- _Directions for this task_:
Write out exactly the lines of the entries below from the one holding "none -> grey truck [622,249,756,396]" to the one holding "pink bowling pin [266,215,298,286]", inclusive, and leave out all other lines.

- _Available data_:
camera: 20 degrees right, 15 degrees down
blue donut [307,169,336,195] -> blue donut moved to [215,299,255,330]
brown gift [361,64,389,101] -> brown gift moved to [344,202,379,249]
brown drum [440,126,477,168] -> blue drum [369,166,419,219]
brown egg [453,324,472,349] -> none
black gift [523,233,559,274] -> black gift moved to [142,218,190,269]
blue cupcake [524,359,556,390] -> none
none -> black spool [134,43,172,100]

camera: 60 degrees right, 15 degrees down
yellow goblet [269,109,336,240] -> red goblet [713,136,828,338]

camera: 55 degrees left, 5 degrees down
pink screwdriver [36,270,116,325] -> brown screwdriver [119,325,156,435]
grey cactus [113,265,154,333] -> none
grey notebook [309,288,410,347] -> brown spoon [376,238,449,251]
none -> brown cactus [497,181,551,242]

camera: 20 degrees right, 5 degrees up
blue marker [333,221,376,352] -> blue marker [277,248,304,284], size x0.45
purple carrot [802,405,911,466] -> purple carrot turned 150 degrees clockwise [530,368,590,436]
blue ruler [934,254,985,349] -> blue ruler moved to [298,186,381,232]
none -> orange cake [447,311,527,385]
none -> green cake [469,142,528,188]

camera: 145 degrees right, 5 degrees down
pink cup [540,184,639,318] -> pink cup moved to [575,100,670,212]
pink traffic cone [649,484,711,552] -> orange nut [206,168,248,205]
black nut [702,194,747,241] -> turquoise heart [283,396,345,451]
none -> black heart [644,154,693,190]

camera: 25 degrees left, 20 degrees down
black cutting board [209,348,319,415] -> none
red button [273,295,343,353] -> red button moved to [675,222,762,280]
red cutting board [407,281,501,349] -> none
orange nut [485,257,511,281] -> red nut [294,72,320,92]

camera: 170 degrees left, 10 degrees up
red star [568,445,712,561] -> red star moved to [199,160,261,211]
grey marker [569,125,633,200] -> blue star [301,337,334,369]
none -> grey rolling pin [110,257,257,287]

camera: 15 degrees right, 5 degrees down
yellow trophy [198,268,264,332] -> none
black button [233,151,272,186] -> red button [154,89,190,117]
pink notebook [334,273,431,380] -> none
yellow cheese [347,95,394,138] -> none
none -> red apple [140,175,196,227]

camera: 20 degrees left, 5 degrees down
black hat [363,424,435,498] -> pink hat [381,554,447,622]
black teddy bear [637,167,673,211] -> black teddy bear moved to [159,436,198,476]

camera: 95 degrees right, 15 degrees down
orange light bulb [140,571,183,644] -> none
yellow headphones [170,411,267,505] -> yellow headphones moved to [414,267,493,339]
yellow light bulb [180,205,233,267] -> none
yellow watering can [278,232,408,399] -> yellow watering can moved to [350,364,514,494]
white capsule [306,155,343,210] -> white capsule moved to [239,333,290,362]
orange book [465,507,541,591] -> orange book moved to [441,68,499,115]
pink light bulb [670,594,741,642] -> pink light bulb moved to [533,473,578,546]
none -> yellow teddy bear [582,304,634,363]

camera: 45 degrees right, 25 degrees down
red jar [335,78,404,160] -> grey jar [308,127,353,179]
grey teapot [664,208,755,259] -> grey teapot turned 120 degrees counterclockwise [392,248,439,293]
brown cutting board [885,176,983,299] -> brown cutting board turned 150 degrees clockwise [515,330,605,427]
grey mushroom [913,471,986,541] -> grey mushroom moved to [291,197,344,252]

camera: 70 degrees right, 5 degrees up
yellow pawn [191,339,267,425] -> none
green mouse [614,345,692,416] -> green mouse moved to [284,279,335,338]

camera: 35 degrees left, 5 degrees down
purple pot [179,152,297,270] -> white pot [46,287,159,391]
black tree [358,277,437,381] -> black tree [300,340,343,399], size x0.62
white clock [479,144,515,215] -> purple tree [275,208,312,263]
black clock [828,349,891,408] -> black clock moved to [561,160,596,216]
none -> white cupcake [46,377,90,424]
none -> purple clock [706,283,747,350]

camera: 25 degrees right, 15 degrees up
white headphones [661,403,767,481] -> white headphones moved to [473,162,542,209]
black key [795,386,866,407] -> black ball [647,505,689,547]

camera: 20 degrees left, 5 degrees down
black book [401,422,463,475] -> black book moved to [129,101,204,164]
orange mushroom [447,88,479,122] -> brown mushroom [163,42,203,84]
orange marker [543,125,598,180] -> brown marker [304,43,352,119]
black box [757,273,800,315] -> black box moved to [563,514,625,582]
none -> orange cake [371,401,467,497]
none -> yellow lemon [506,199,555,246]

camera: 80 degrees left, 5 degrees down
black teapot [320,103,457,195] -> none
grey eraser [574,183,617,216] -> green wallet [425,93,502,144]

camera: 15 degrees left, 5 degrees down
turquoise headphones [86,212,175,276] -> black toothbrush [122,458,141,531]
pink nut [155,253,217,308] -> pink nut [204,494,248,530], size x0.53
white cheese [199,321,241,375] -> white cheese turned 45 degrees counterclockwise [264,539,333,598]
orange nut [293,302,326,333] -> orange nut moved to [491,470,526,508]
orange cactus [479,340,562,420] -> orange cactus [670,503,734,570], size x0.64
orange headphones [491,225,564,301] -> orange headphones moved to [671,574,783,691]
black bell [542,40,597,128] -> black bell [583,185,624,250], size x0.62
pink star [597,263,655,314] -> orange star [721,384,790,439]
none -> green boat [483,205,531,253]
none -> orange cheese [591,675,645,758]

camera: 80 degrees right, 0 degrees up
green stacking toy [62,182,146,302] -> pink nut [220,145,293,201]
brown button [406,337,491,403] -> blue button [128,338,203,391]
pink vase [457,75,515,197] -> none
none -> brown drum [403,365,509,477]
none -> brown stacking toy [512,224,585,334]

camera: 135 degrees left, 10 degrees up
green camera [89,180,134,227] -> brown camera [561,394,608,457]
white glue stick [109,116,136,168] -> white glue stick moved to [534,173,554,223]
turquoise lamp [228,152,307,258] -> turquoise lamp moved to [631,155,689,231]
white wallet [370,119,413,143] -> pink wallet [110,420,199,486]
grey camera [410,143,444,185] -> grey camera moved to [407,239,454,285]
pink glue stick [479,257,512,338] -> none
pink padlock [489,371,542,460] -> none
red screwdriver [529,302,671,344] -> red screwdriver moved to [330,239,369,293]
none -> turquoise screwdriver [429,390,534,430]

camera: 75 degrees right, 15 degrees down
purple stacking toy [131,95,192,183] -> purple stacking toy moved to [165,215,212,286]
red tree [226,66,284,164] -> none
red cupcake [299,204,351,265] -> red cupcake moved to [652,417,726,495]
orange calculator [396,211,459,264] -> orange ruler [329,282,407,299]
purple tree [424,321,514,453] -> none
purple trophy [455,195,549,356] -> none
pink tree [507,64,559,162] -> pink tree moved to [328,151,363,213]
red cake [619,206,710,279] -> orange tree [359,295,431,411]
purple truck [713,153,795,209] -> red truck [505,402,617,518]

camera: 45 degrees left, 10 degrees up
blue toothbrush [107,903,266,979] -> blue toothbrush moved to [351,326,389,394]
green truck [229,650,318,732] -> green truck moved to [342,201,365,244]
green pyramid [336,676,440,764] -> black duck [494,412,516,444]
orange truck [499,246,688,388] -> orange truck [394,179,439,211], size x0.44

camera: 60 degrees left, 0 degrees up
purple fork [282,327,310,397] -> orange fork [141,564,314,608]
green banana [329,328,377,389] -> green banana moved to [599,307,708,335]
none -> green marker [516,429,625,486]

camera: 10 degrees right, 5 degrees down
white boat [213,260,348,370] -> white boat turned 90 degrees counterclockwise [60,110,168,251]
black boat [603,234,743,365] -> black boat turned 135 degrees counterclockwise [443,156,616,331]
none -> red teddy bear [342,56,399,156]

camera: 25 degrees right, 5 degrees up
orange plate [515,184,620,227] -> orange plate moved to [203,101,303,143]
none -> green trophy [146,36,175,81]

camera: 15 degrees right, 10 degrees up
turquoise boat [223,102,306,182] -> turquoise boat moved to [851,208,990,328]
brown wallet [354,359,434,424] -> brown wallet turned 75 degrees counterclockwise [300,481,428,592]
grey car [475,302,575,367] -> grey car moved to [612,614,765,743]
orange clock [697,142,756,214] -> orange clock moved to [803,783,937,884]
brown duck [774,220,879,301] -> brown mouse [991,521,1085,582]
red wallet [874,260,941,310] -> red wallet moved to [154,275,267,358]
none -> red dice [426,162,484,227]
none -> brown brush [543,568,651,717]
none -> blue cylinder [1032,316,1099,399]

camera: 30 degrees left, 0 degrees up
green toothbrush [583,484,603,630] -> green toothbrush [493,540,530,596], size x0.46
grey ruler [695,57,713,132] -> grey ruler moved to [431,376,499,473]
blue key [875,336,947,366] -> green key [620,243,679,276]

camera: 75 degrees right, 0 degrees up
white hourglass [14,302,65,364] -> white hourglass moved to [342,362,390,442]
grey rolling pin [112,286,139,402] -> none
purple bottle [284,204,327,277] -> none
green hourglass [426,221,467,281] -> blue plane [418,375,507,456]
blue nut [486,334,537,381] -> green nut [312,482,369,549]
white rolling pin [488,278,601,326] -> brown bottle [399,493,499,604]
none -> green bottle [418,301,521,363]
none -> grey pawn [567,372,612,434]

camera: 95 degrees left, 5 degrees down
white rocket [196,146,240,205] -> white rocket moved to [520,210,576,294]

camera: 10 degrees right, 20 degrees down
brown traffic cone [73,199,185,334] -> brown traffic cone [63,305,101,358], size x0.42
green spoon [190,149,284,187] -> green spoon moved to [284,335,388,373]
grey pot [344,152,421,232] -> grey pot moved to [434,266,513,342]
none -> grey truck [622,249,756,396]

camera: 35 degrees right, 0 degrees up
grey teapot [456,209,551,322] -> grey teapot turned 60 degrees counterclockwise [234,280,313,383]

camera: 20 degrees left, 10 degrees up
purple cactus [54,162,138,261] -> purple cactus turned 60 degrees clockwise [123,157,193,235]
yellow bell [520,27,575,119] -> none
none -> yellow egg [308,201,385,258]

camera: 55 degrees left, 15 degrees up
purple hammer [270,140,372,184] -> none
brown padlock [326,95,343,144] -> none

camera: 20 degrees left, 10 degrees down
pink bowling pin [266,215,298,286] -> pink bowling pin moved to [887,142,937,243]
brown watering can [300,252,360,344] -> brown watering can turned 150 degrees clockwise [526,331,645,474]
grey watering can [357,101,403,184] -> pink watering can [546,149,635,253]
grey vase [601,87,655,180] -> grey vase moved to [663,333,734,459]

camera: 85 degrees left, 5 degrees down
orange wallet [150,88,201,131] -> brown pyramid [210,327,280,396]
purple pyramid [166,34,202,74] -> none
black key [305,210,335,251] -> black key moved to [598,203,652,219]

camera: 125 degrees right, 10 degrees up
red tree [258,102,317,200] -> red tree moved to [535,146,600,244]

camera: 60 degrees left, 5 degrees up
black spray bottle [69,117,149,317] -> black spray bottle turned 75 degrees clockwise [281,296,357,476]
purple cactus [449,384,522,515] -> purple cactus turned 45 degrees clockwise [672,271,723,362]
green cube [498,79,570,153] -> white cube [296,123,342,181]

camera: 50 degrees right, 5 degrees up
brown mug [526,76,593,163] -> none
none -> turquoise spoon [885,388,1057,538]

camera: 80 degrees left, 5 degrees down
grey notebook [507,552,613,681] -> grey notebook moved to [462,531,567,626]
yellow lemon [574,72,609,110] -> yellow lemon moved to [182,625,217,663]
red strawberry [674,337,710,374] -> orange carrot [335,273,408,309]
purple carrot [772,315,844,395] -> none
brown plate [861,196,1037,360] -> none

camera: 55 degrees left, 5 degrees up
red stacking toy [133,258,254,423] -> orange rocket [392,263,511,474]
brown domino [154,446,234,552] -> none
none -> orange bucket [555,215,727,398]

- _Written solution_:
none -> grey truck [622,249,756,396]

camera: 35 degrees right, 0 degrees up
grey teapot [456,209,551,322] -> grey teapot turned 60 degrees counterclockwise [234,280,313,383]

camera: 20 degrees left, 10 degrees up
purple cactus [54,162,138,261] -> purple cactus turned 60 degrees clockwise [123,157,193,235]
yellow bell [520,27,575,119] -> none
none -> yellow egg [308,201,385,258]

camera: 55 degrees left, 15 degrees up
purple hammer [270,140,372,184] -> none
brown padlock [326,95,343,144] -> none

camera: 20 degrees left, 10 degrees down
pink bowling pin [266,215,298,286] -> pink bowling pin moved to [887,142,937,243]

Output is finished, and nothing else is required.